Dataset records:
★ ★ ★ ★

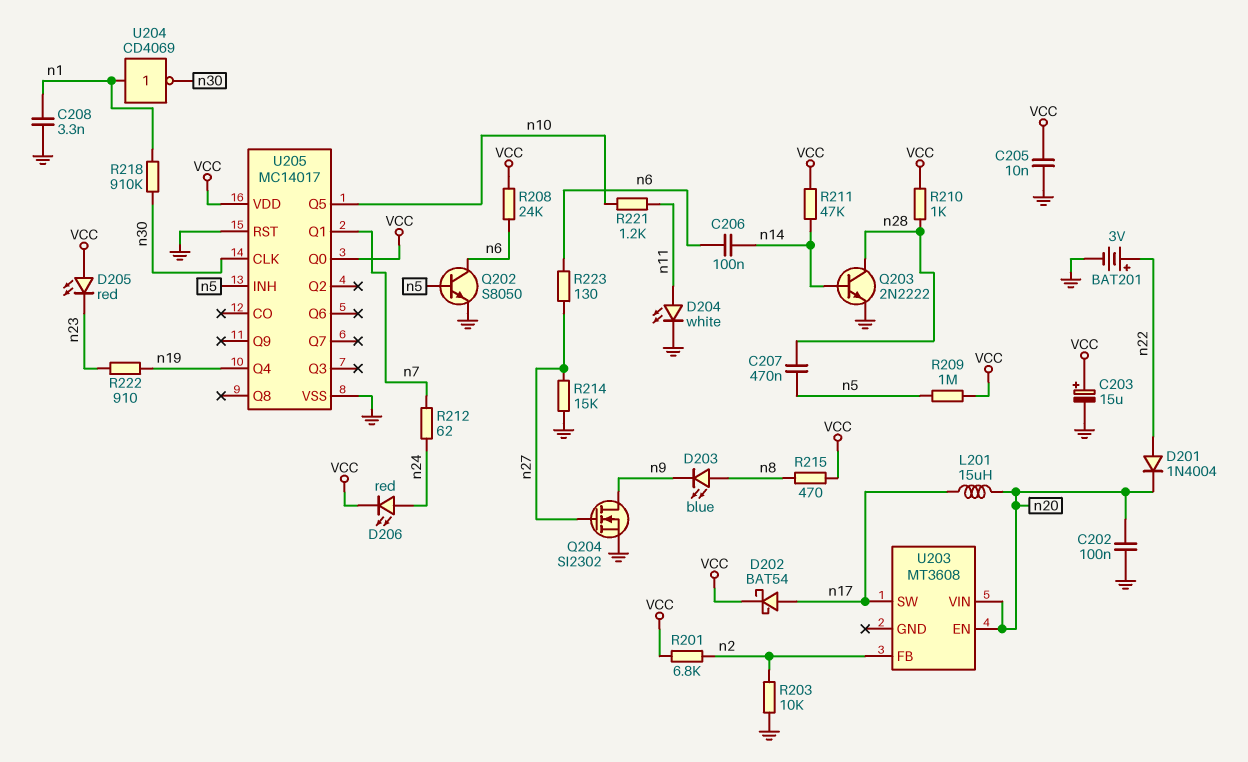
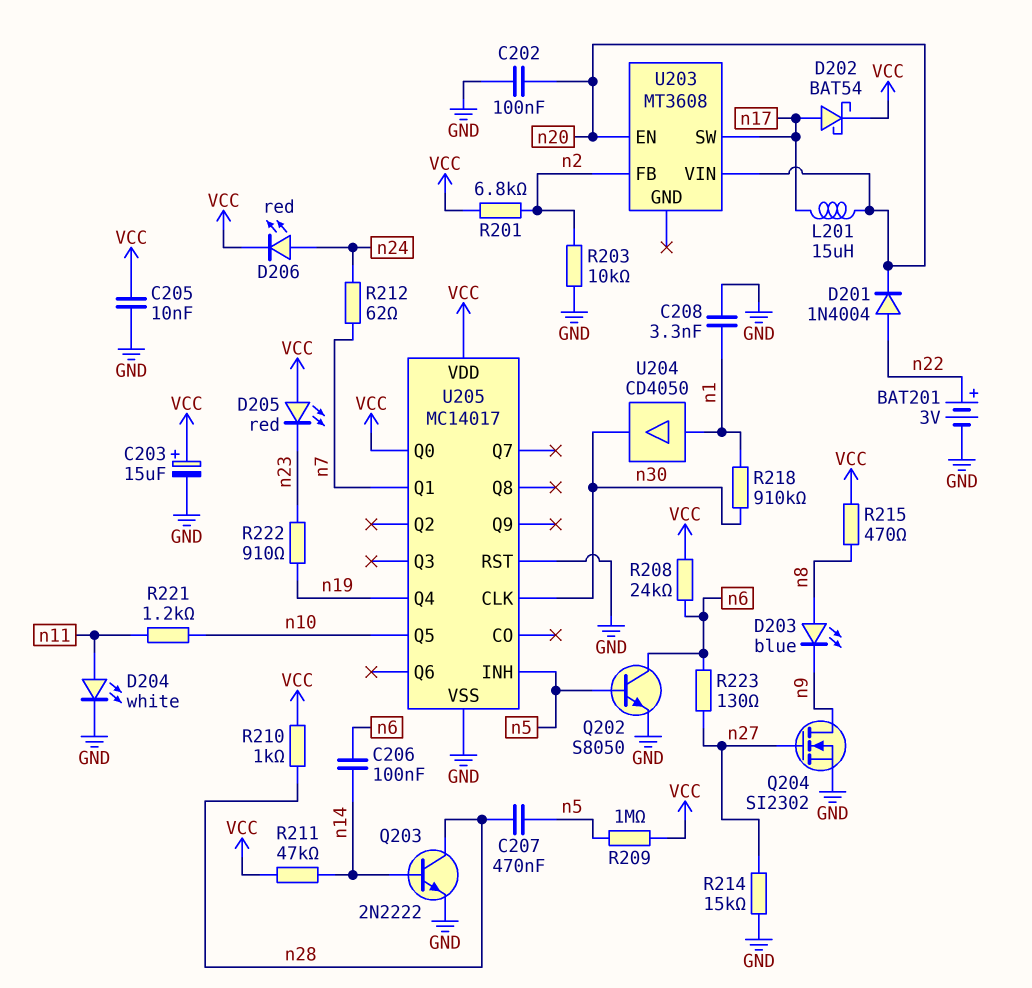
U204: NOT CD4069 (in n1, out n30) -> buffer CD4050 (in n1, out n30)

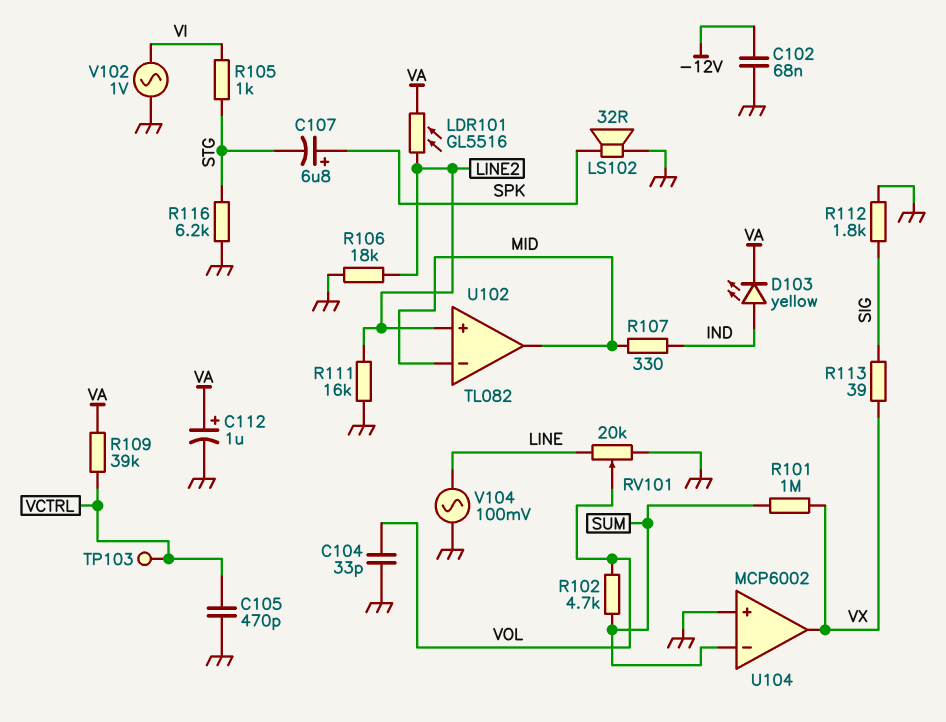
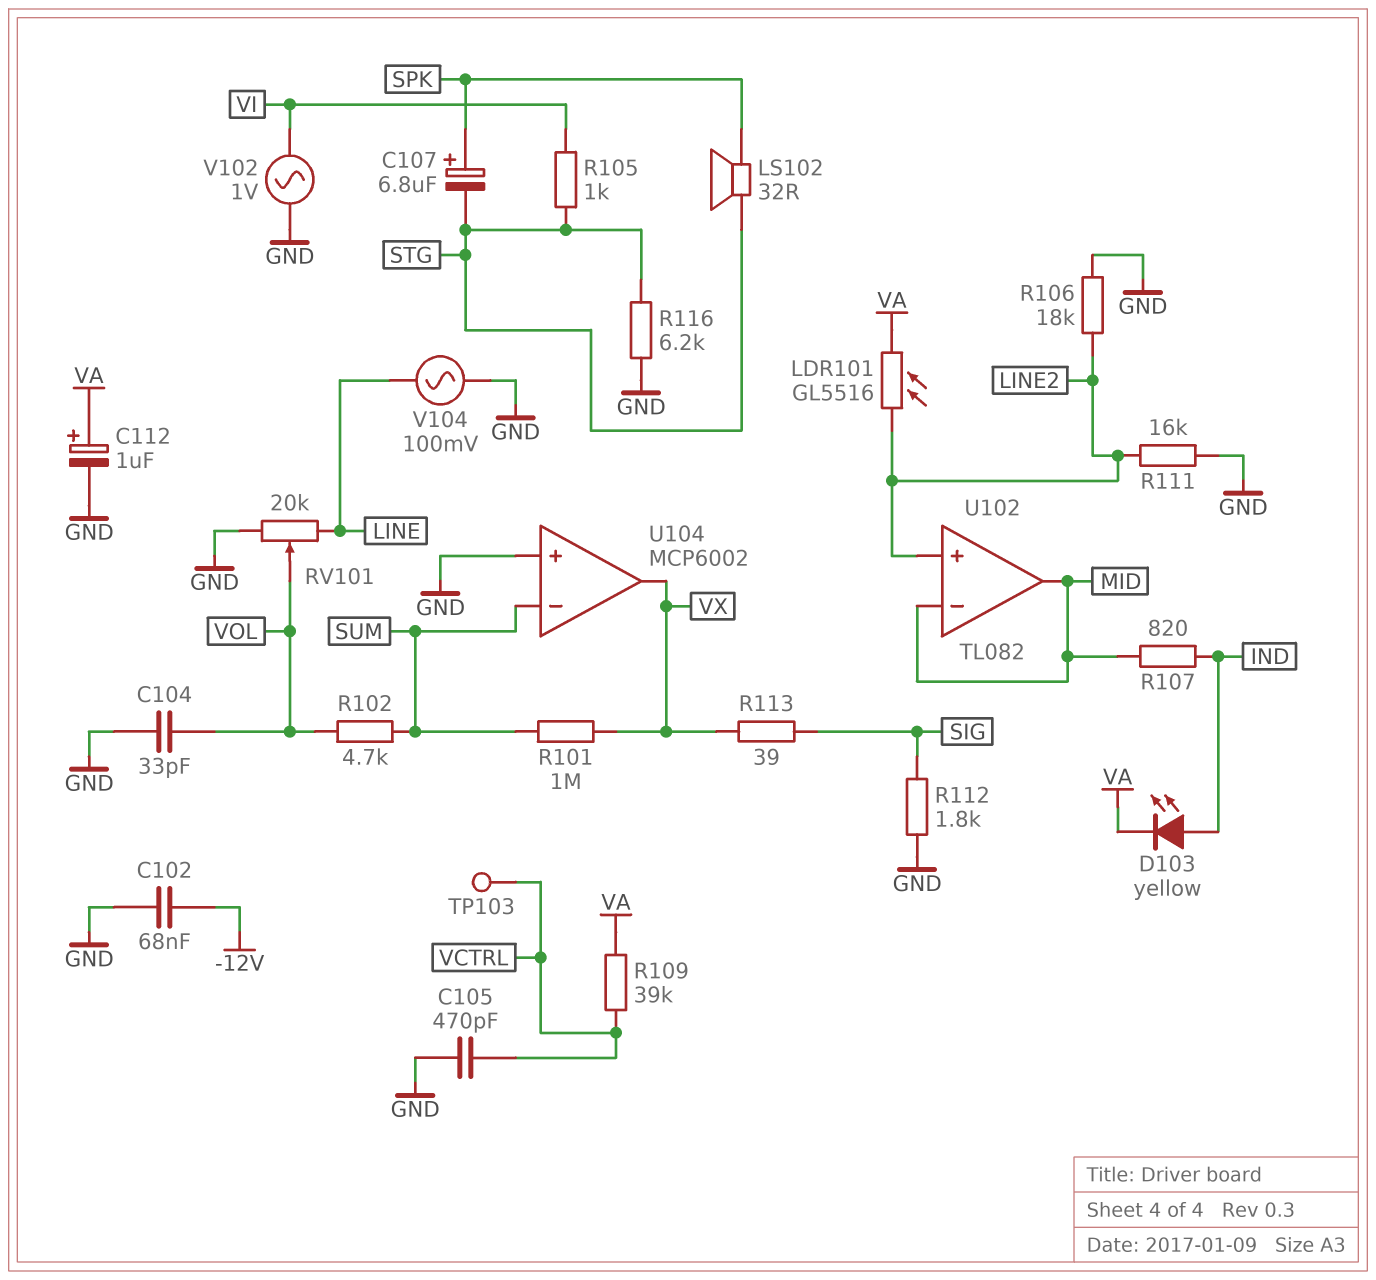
LS102: speaker 32R (GND, SPK) -> speaker 32R (SPK, STG)
R107: 330 (IND, MID) -> 820 (IND, MID)

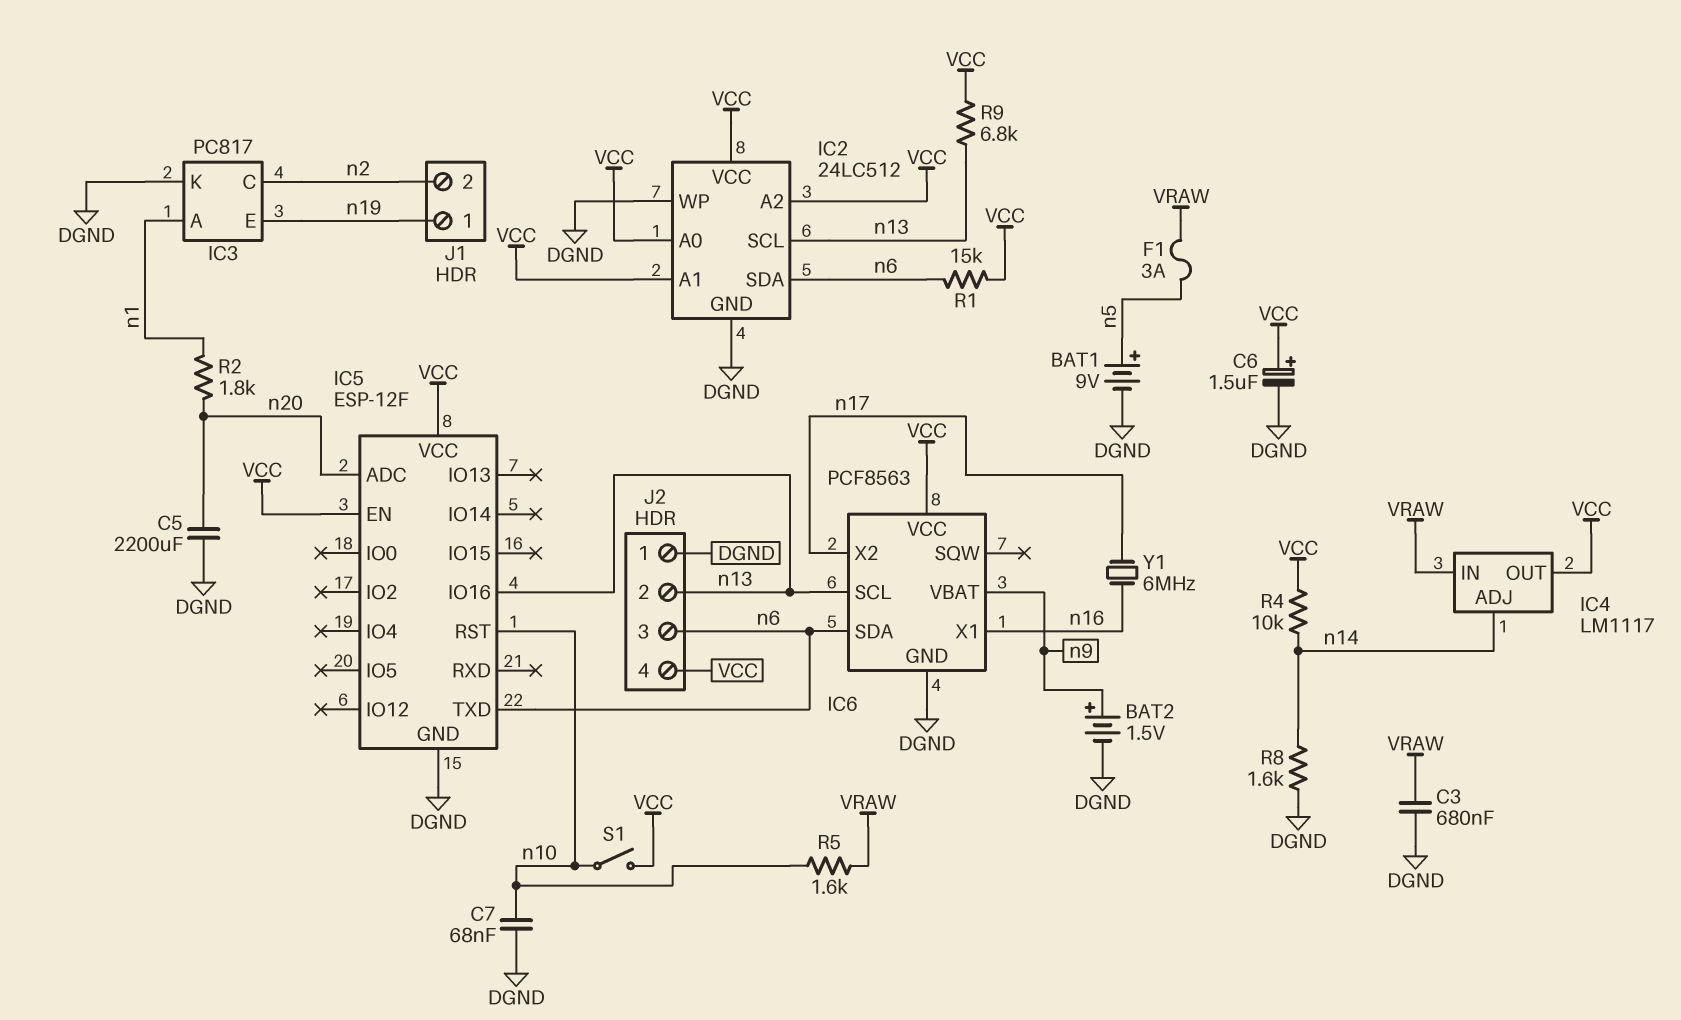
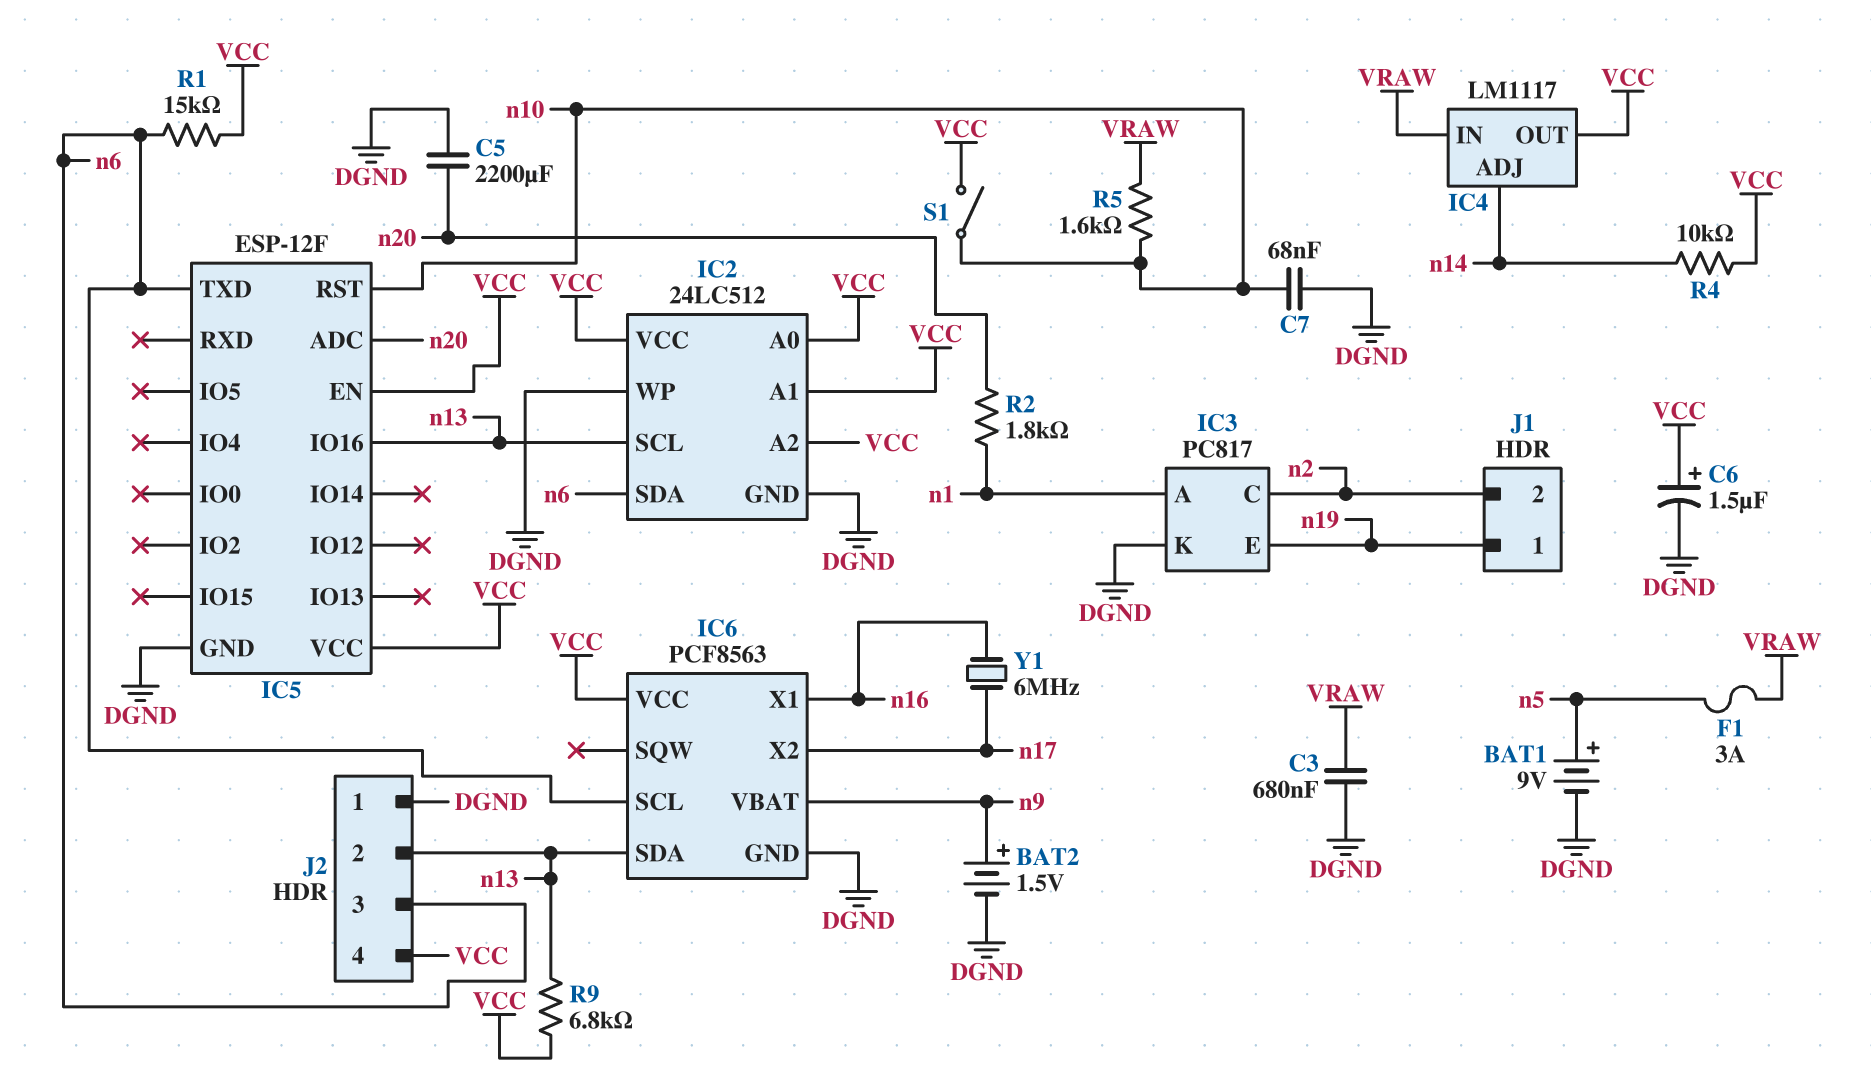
IC6 pin SCL: n13 -> n6
IC6 pin SDA: n6 -> n13
R8: 1.6k (DGND, n14) -> none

★ ★ ★ ★

Activity:
Keeping every word as it is, write out all the data and omit the pictures.

Result of the task:
U204: NOT CD4069 (in n1, out n30) -> buffer CD4050 (in n1, out n30)

LS102: speaker 32R (GND, SPK) -> speaker 32R (SPK, STG)
R107: 330 (IND, MID) -> 820 (IND, MID)

IC6 pin SCL: n13 -> n6
IC6 pin SDA: n6 -> n13
R8: 1.6k (DGND, n14) -> none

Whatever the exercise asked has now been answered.